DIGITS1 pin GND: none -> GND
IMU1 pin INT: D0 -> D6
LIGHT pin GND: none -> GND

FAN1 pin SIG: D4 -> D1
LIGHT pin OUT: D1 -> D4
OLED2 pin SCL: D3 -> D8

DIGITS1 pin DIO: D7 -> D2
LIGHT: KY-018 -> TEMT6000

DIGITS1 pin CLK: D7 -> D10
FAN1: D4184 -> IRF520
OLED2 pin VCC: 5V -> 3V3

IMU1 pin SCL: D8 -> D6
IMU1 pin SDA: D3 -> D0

# # # # # # #

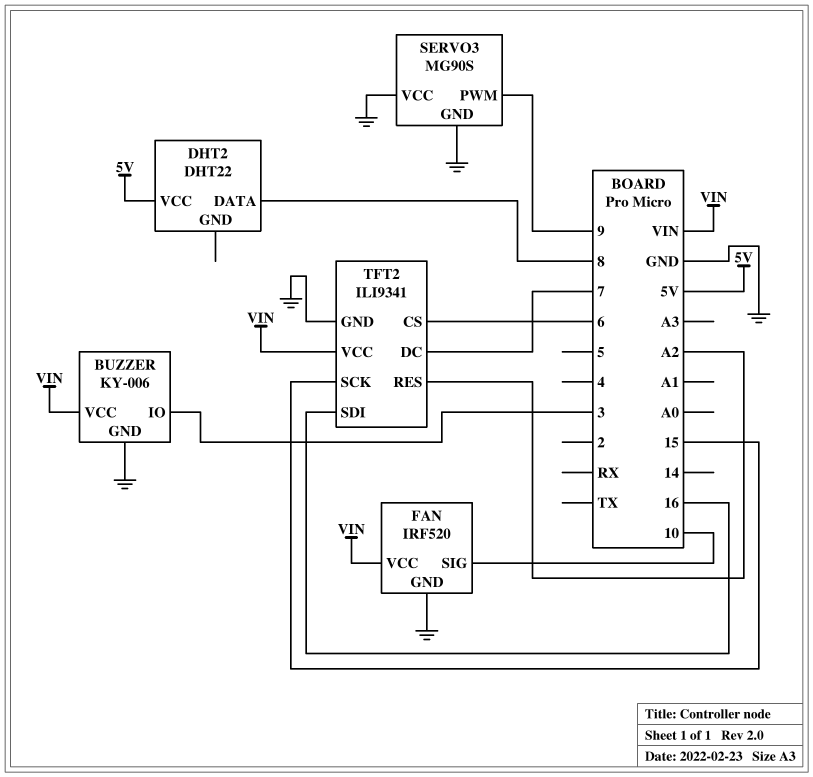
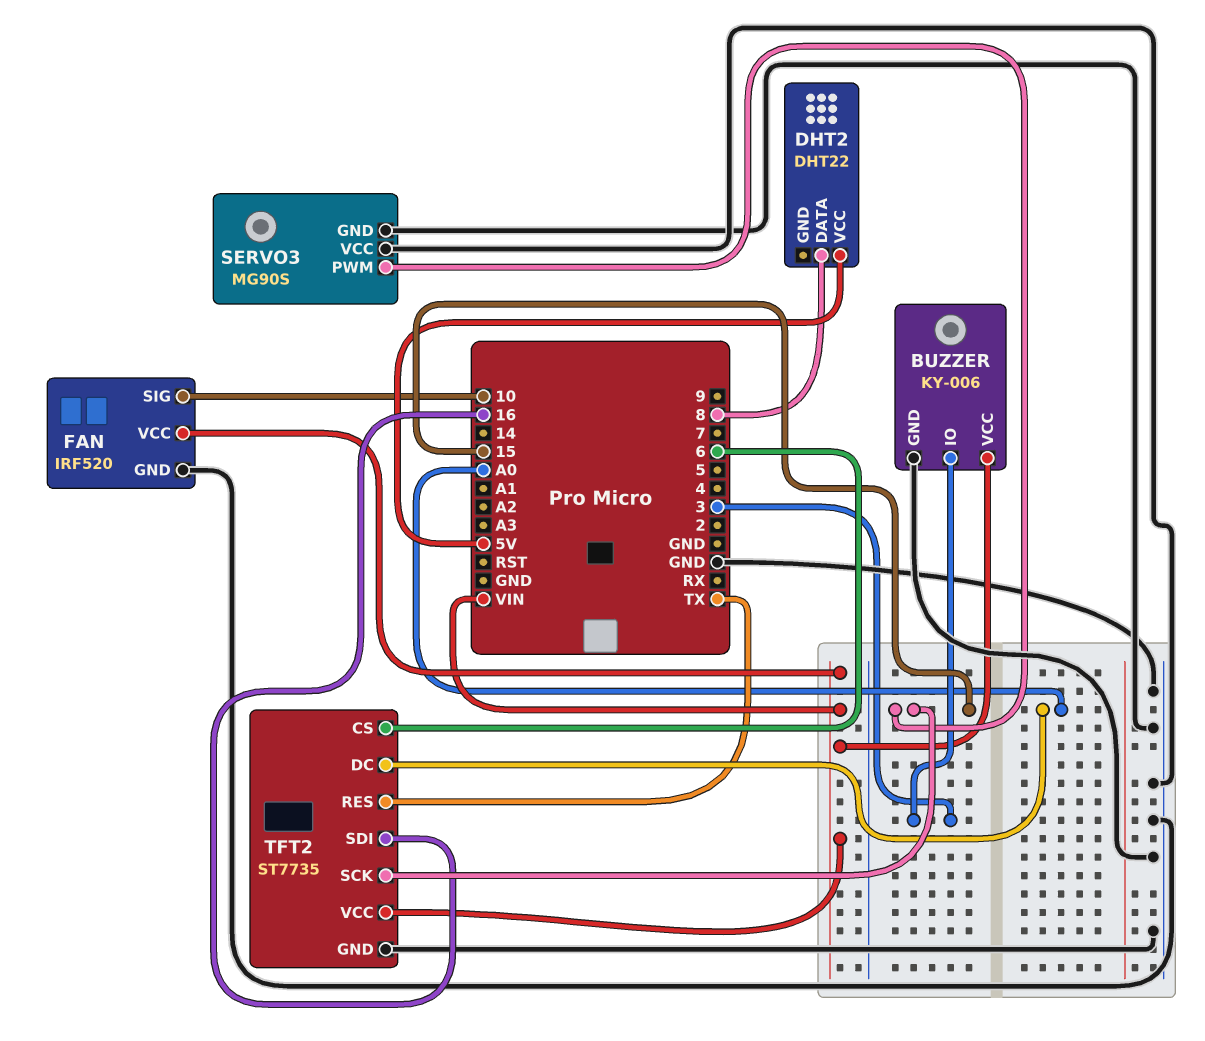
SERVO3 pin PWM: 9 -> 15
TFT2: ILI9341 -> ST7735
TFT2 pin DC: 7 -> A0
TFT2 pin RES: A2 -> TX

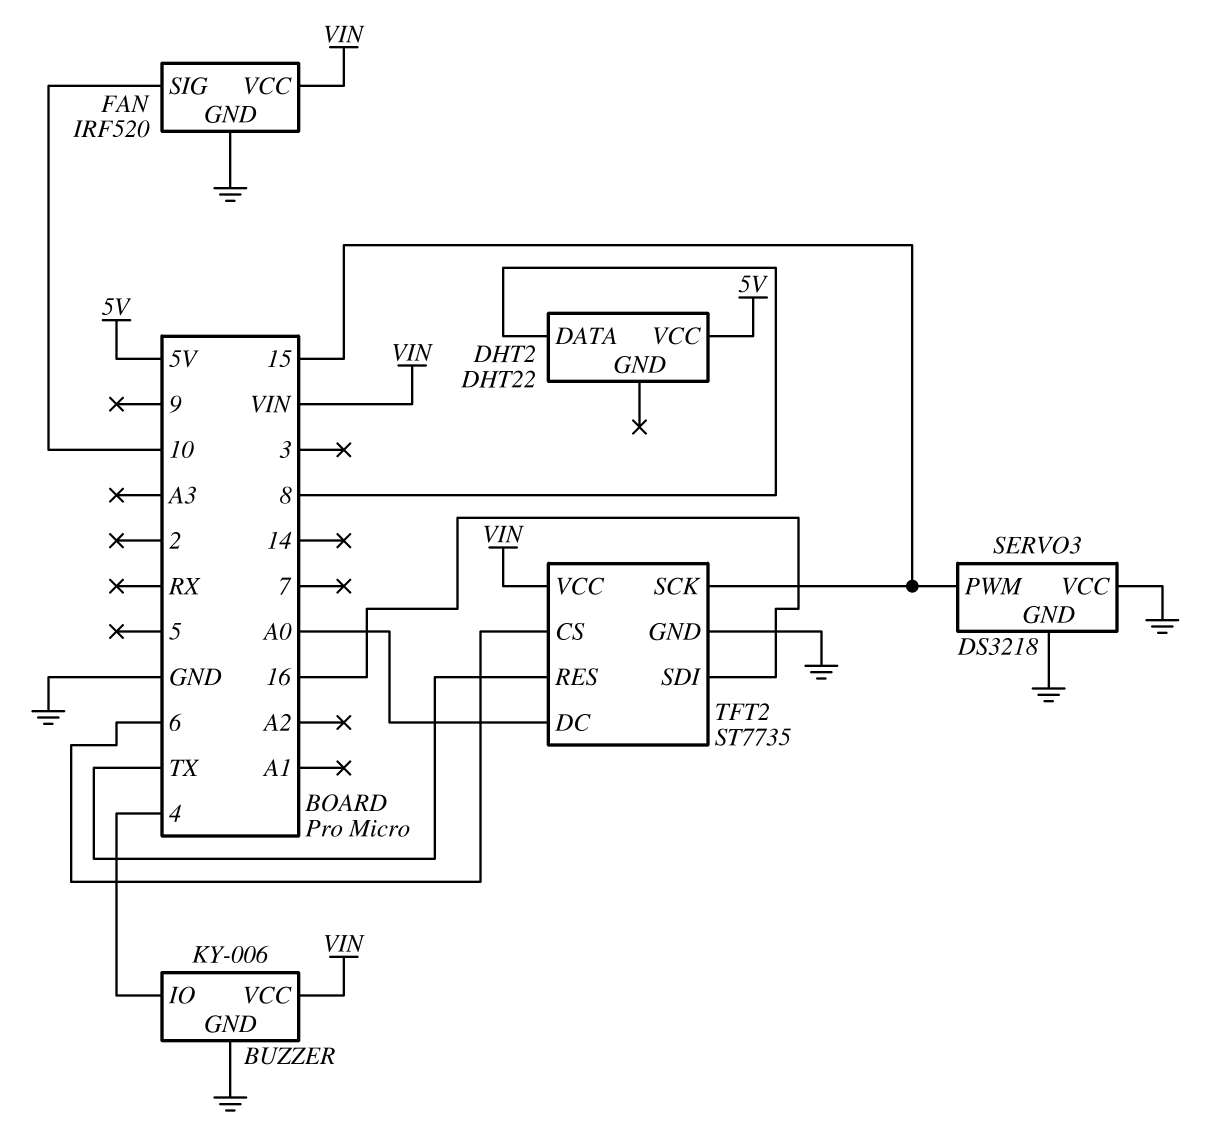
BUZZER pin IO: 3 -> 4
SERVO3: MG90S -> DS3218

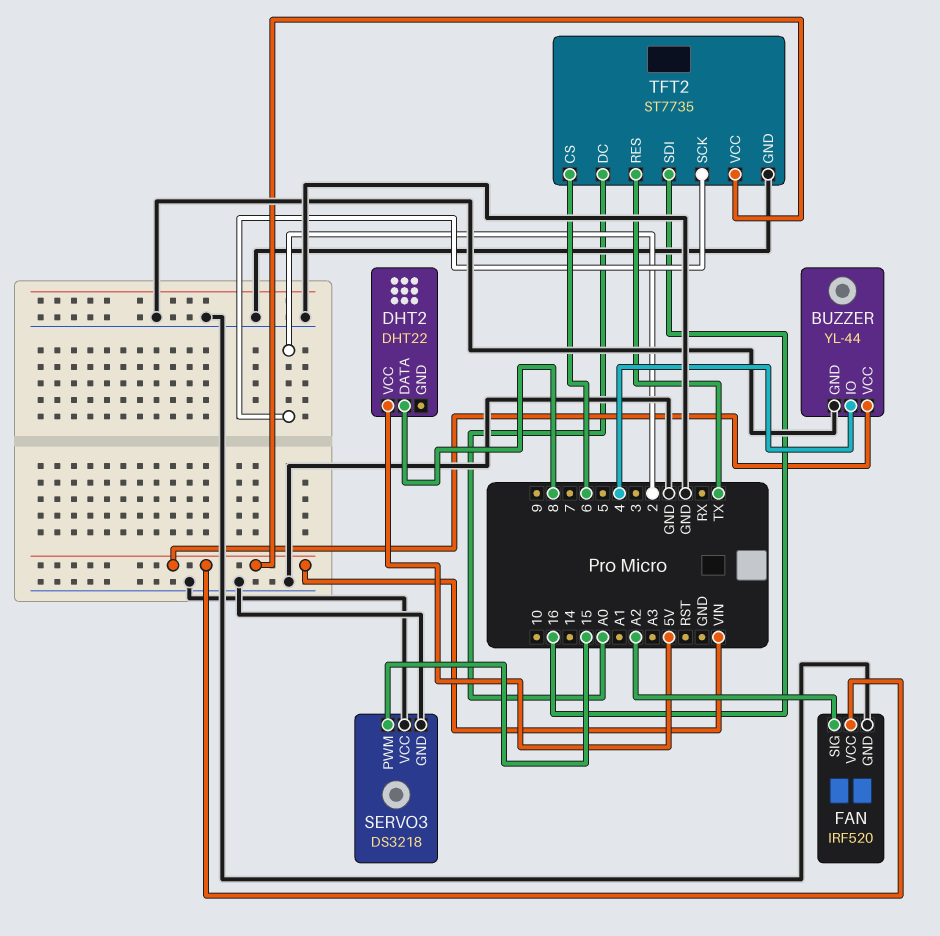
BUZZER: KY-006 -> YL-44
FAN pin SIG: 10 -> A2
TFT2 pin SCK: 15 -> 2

# # # # # # #

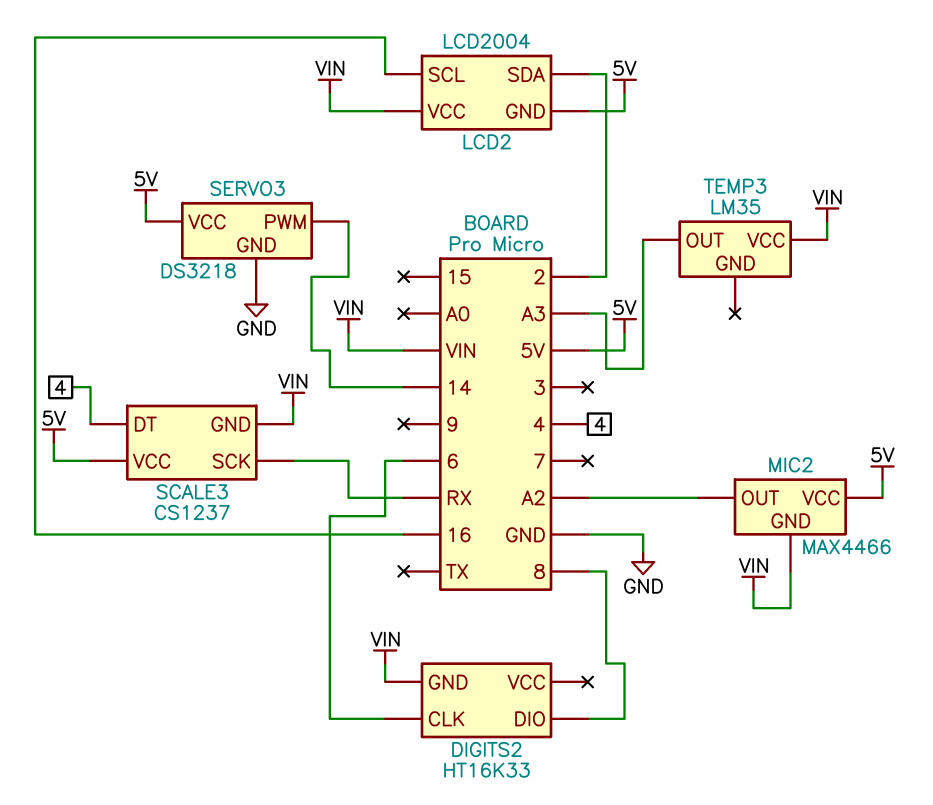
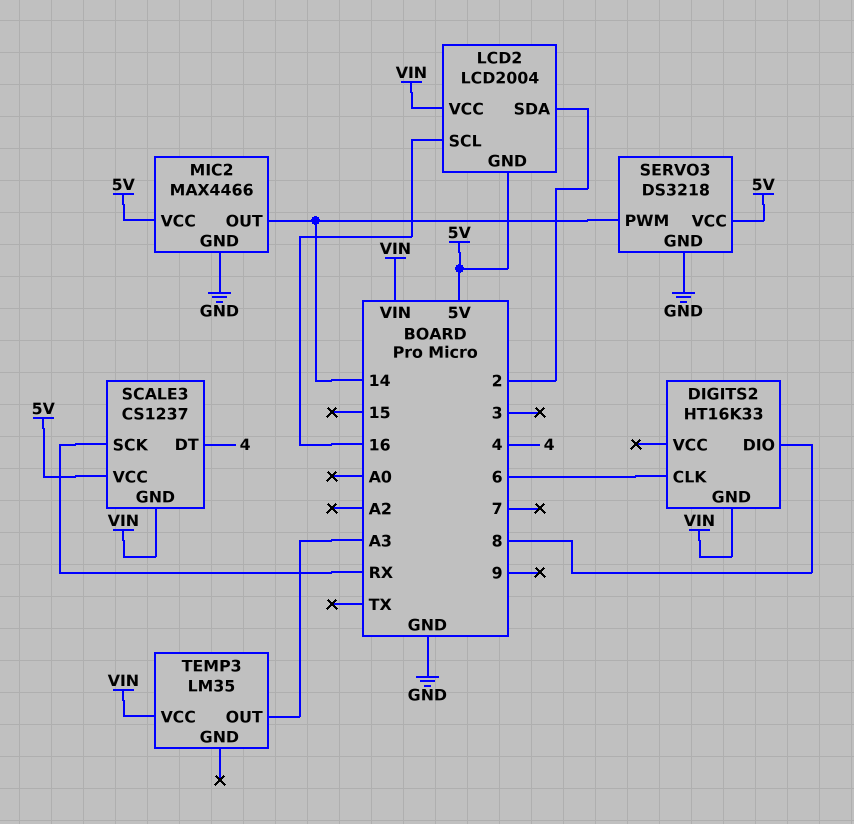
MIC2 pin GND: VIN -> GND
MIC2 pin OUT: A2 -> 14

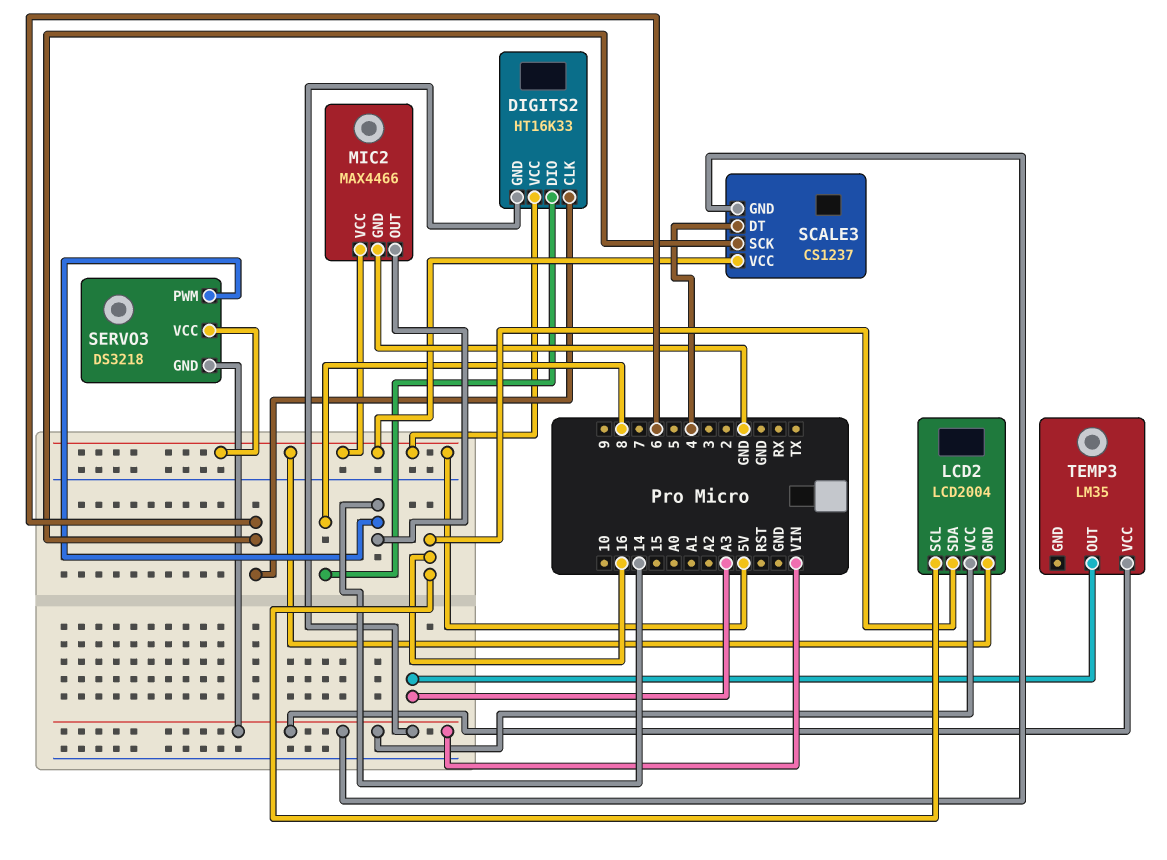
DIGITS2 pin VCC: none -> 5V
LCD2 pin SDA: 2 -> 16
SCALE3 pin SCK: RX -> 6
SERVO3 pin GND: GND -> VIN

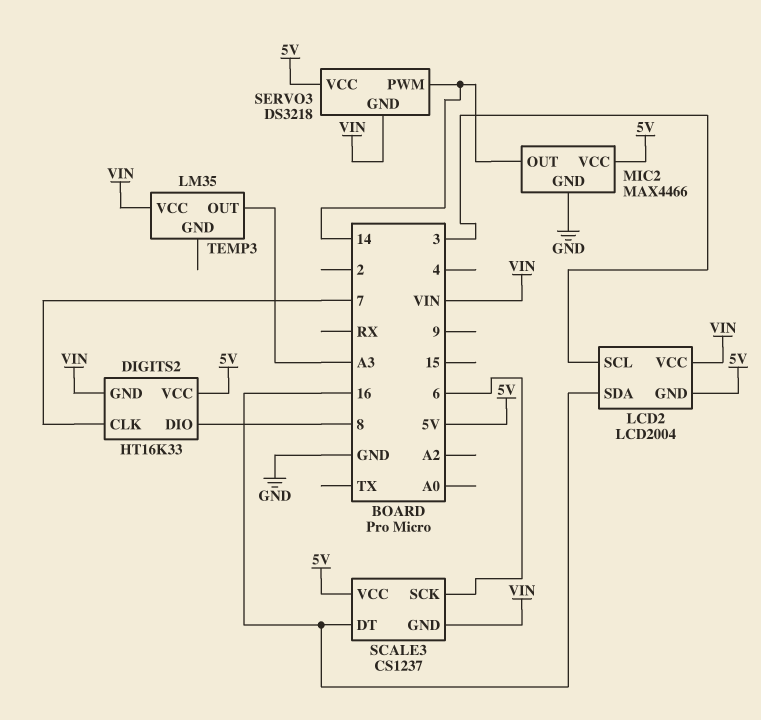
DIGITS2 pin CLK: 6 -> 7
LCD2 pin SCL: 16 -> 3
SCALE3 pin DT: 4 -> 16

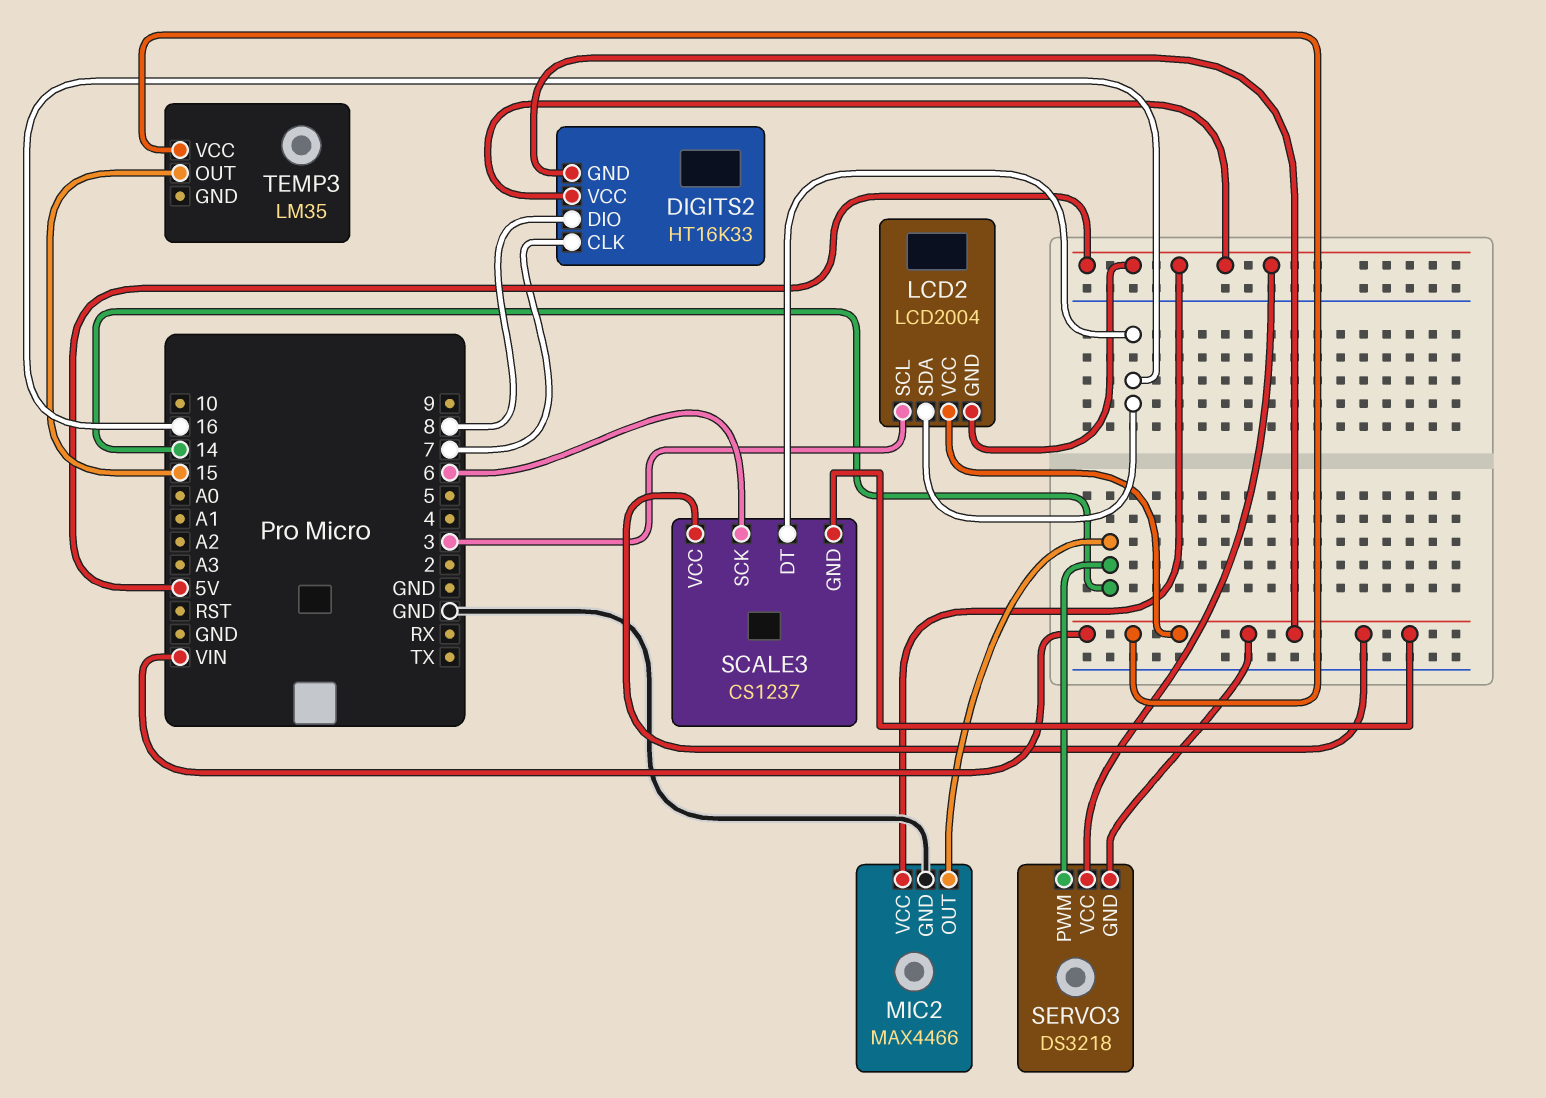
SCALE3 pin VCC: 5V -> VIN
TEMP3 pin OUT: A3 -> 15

# # # # # # #

▶ [ACTIVITY] Both the line containing "DIGITS2 pin CLK: 6 -> 7" and the line containing "TEMP3 pin OUT: A3 -> 15" above belong in the output, as do the lines between them. Print them exactly, without pictures.

▶ [ANSWER TO THE PROBLEM]
DIGITS2 pin CLK: 6 -> 7
LCD2 pin SCL: 16 -> 3
SCALE3 pin DT: 4 -> 16

SCALE3 pin VCC: 5V -> VIN
TEMP3 pin OUT: A3 -> 15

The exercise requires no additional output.